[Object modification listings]

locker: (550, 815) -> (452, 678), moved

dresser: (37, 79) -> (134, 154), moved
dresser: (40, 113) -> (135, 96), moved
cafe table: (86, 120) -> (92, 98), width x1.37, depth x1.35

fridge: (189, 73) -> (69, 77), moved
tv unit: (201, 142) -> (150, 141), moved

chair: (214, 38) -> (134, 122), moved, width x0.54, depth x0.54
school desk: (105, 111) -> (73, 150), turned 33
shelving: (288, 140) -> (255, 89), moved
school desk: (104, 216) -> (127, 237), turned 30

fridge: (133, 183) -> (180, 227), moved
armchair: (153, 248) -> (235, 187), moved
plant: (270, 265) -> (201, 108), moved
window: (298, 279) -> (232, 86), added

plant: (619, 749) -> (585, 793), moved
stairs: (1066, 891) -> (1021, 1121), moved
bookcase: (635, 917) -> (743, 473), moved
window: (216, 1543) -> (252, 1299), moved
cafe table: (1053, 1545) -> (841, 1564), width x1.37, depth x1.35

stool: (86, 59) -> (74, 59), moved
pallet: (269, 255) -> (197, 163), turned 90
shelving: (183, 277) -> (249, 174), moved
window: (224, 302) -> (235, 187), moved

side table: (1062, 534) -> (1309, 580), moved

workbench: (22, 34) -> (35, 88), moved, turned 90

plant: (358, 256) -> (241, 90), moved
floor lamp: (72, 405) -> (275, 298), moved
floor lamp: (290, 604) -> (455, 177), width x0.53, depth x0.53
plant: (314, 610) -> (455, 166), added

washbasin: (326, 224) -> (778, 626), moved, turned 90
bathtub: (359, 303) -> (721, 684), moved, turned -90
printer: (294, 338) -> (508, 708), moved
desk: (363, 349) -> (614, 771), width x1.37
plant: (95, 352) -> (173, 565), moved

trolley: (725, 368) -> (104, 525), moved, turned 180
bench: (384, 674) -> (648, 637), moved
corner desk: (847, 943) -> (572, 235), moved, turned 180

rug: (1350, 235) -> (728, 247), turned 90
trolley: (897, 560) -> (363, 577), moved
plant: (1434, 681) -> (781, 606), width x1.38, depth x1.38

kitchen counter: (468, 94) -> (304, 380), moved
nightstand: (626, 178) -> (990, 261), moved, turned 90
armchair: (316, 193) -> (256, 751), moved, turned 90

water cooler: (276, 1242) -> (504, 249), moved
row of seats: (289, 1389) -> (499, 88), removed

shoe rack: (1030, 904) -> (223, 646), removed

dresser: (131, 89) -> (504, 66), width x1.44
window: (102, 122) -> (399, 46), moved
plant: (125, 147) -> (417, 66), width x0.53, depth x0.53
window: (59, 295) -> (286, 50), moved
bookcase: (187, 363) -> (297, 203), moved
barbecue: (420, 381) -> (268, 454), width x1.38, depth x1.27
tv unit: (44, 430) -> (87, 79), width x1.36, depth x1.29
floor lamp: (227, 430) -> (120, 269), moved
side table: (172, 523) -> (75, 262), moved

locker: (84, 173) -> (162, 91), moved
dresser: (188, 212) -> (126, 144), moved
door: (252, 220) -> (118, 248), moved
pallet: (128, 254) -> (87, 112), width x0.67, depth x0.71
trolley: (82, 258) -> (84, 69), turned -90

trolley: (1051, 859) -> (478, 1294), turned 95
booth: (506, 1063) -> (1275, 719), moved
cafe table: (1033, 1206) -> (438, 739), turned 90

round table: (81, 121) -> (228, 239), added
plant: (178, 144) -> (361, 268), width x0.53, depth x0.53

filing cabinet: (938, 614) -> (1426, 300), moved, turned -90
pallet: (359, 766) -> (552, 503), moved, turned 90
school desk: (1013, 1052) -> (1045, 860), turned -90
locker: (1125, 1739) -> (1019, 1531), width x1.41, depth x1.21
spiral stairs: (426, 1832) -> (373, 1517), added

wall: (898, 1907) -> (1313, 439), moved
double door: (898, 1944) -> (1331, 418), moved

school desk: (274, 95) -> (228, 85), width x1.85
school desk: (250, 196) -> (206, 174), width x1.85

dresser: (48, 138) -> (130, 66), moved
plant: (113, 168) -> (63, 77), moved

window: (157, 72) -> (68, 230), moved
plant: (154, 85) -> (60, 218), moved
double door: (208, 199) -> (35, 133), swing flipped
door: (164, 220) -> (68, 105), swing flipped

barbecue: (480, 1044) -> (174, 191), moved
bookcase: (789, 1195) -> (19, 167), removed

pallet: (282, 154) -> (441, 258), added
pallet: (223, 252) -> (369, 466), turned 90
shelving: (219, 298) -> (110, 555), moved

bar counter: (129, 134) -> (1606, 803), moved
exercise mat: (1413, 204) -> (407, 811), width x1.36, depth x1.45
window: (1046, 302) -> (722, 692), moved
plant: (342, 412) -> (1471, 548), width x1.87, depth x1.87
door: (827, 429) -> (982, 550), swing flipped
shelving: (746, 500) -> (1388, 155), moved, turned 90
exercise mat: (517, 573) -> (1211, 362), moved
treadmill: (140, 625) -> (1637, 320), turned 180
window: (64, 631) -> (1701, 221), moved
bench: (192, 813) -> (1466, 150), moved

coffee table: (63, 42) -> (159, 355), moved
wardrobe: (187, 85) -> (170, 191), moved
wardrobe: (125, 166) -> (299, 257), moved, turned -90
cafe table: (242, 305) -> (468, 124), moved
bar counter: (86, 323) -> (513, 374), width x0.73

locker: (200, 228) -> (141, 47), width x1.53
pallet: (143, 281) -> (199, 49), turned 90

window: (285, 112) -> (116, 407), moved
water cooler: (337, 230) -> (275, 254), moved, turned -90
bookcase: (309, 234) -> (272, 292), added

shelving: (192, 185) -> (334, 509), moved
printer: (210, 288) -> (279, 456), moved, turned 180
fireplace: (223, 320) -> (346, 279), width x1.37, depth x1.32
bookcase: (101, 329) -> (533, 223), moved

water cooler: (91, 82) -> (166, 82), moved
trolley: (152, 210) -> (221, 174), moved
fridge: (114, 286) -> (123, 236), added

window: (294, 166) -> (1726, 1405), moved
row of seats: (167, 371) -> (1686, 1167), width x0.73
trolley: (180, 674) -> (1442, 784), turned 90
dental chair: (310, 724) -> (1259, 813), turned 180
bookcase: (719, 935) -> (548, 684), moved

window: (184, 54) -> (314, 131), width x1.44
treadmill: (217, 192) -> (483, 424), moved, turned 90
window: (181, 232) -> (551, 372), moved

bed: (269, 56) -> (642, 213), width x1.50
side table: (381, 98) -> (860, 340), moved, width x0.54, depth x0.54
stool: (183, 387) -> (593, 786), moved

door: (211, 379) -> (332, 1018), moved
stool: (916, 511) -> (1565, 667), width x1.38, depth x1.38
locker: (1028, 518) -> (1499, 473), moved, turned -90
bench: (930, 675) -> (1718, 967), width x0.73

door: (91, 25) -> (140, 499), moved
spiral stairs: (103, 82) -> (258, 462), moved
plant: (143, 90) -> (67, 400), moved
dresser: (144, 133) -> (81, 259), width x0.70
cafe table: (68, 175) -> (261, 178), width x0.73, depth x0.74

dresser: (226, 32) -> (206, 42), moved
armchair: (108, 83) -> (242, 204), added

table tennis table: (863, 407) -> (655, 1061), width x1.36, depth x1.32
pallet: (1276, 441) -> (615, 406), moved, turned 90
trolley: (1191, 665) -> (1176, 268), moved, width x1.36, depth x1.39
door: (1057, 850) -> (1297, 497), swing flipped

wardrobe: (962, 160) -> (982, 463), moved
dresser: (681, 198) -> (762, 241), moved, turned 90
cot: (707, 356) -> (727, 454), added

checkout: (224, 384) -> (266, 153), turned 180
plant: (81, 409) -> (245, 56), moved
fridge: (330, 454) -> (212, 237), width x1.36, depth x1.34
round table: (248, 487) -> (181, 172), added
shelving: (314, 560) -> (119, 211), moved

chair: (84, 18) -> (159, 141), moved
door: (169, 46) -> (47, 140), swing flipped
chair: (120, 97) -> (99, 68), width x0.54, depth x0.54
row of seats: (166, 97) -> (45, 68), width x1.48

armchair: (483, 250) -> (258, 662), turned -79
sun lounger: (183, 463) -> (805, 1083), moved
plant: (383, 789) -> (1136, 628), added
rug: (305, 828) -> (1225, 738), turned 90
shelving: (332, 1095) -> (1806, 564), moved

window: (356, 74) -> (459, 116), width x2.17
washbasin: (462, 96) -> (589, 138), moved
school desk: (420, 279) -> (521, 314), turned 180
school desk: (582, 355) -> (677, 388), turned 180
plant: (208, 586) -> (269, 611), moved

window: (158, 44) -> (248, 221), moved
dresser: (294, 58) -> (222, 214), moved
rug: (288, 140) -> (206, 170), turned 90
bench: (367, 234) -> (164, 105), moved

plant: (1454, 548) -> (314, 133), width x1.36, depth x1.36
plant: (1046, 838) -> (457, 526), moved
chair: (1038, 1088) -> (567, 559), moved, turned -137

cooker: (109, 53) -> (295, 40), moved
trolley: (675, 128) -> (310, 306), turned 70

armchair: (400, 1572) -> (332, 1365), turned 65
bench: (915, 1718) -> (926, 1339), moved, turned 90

• [What to produce] In the data above, which lines lie between the line with "pallet: (269, 255) -> (197, 163), turned 90" and the line with "school desk: (1013, 1052)", inclusive? Print those lines exactly and nothing else.

• [Your solution]
pallet: (269, 255) -> (197, 163), turned 90
shelving: (183, 277) -> (249, 174), moved
window: (224, 302) -> (235, 187), moved

side table: (1062, 534) -> (1309, 580), moved

workbench: (22, 34) -> (35, 88), moved, turned 90

plant: (358, 256) -> (241, 90), moved
floor lamp: (72, 405) -> (275, 298), moved
floor lamp: (290, 604) -> (455, 177), width x0.53, depth x0.53
plant: (314, 610) -> (455, 166), added

washbasin: (326, 224) -> (778, 626), moved, turned 90
bathtub: (359, 303) -> (721, 684), moved, turned -90
printer: (294, 338) -> (508, 708), moved
desk: (363, 349) -> (614, 771), width x1.37
plant: (95, 352) -> (173, 565), moved

trolley: (725, 368) -> (104, 525), moved, turned 180
bench: (384, 674) -> (648, 637), moved
corner desk: (847, 943) -> (572, 235), moved, turned 180

rug: (1350, 235) -> (728, 247), turned 90
trolley: (897, 560) -> (363, 577), moved
plant: (1434, 681) -> (781, 606), width x1.38, depth x1.38

kitchen counter: (468, 94) -> (304, 380), moved
nightstand: (626, 178) -> (990, 261), moved, turned 90
armchair: (316, 193) -> (256, 751), moved, turned 90

water cooler: (276, 1242) -> (504, 249), moved
row of seats: (289, 1389) -> (499, 88), removed

shoe rack: (1030, 904) -> (223, 646), removed

dresser: (131, 89) -> (504, 66), width x1.44
window: (102, 122) -> (399, 46), moved
plant: (125, 147) -> (417, 66), width x0.53, depth x0.53
window: (59, 295) -> (286, 50), moved
bookcase: (187, 363) -> (297, 203), moved
barbecue: (420, 381) -> (268, 454), width x1.38, depth x1.27
tv unit: (44, 430) -> (87, 79), width x1.36, depth x1.29
floor lamp: (227, 430) -> (120, 269), moved
side table: (172, 523) -> (75, 262), moved

locker: (84, 173) -> (162, 91), moved
dresser: (188, 212) -> (126, 144), moved
door: (252, 220) -> (118, 248), moved
pallet: (128, 254) -> (87, 112), width x0.67, depth x0.71
trolley: (82, 258) -> (84, 69), turned -90

trolley: (1051, 859) -> (478, 1294), turned 95
booth: (506, 1063) -> (1275, 719), moved
cafe table: (1033, 1206) -> (438, 739), turned 90

round table: (81, 121) -> (228, 239), added
plant: (178, 144) -> (361, 268), width x0.53, depth x0.53

filing cabinet: (938, 614) -> (1426, 300), moved, turned -90
pallet: (359, 766) -> (552, 503), moved, turned 90
school desk: (1013, 1052) -> (1045, 860), turned -90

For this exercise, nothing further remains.